(Before and after images)
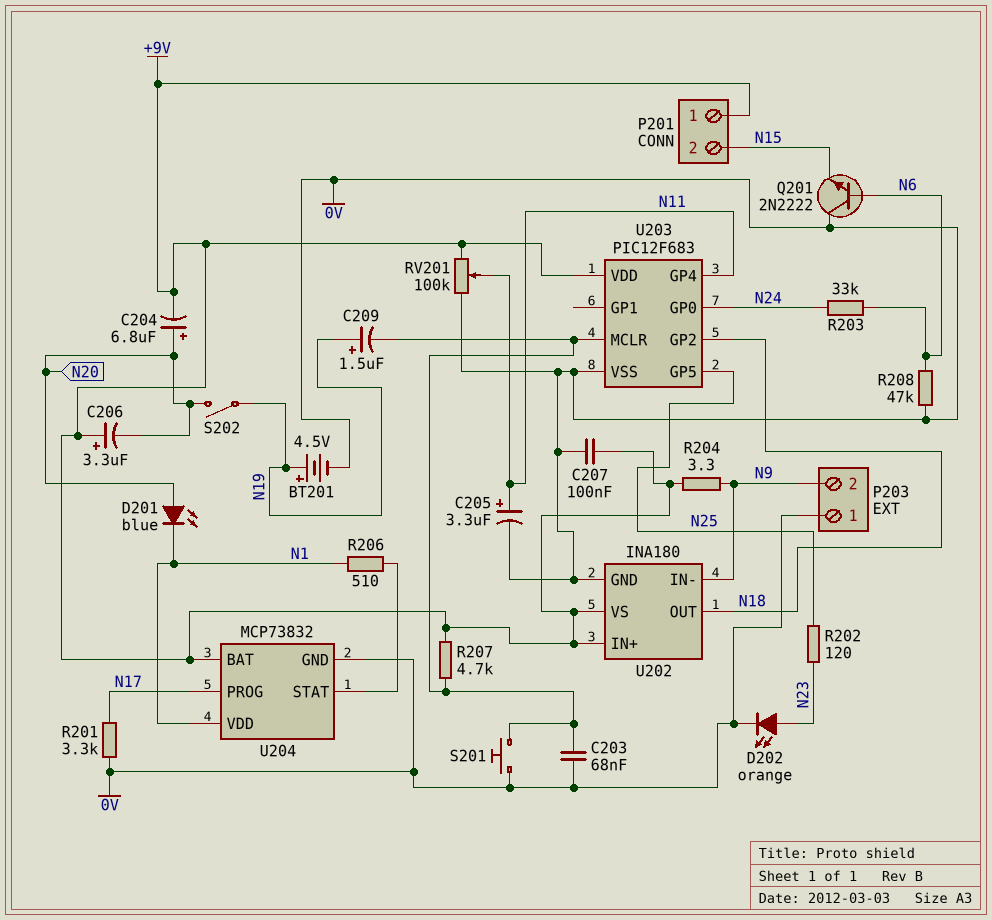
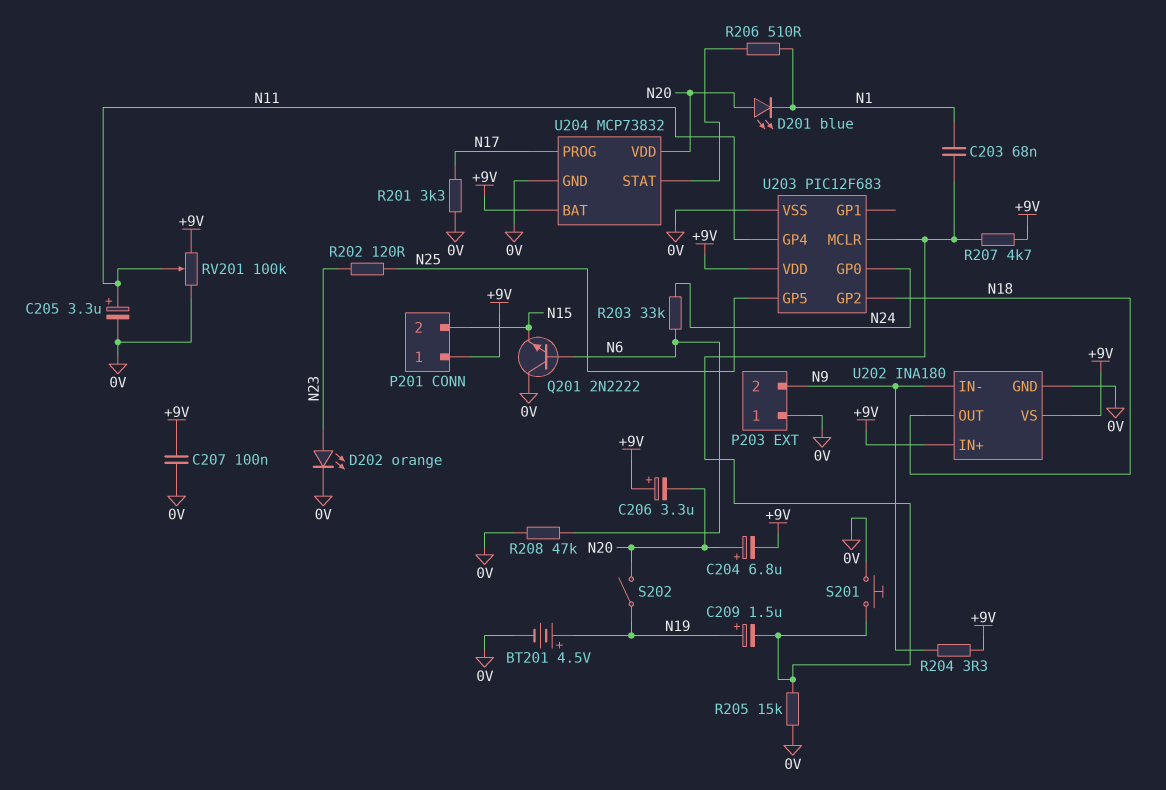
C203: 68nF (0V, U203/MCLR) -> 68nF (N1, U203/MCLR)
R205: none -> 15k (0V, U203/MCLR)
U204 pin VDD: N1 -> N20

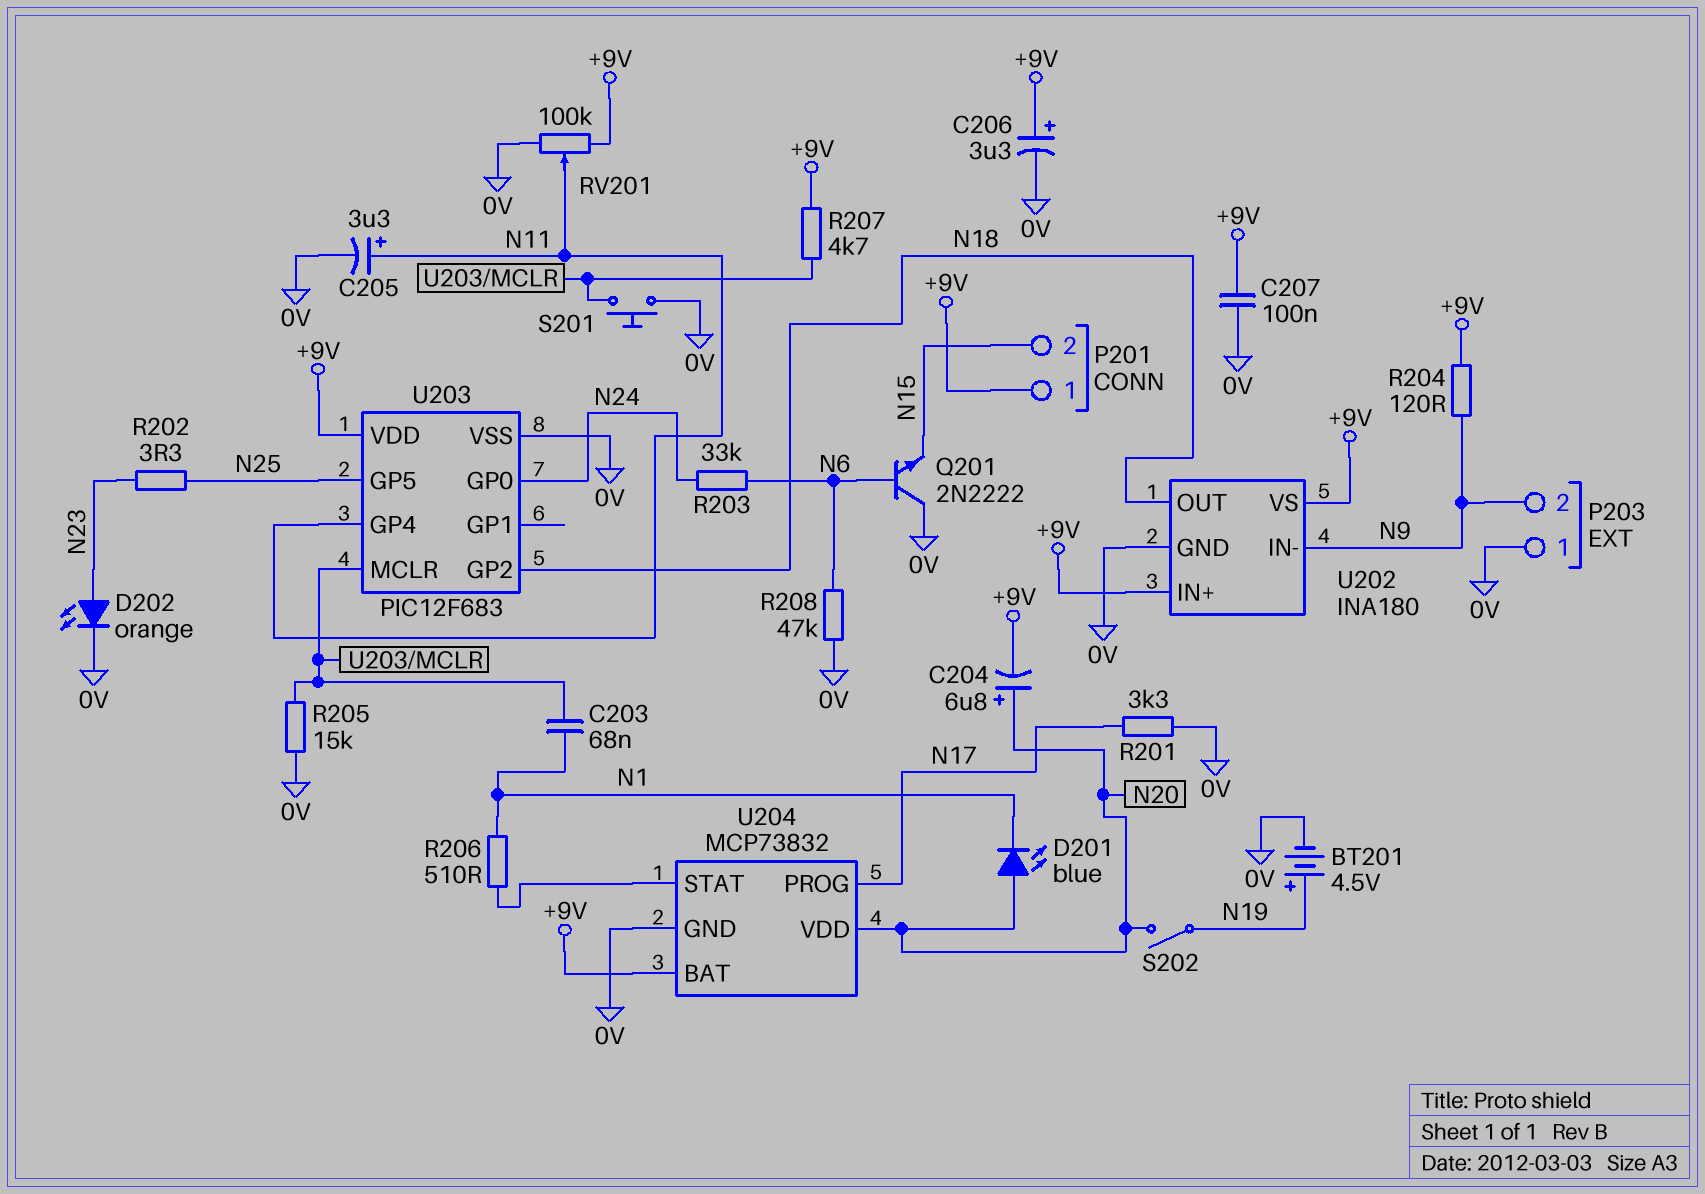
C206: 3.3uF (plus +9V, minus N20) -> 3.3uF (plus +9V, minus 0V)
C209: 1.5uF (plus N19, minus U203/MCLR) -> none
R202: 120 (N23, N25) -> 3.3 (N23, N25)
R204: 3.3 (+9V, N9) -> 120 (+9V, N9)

→ Exercise goal:
The answer must consist of each line in the entries above that includes "none".

→ Answer to this exercise:
R205: none -> 15k (0V, U203/MCLR)
C209: 1.5uF (plus N19, minus U203/MCLR) -> none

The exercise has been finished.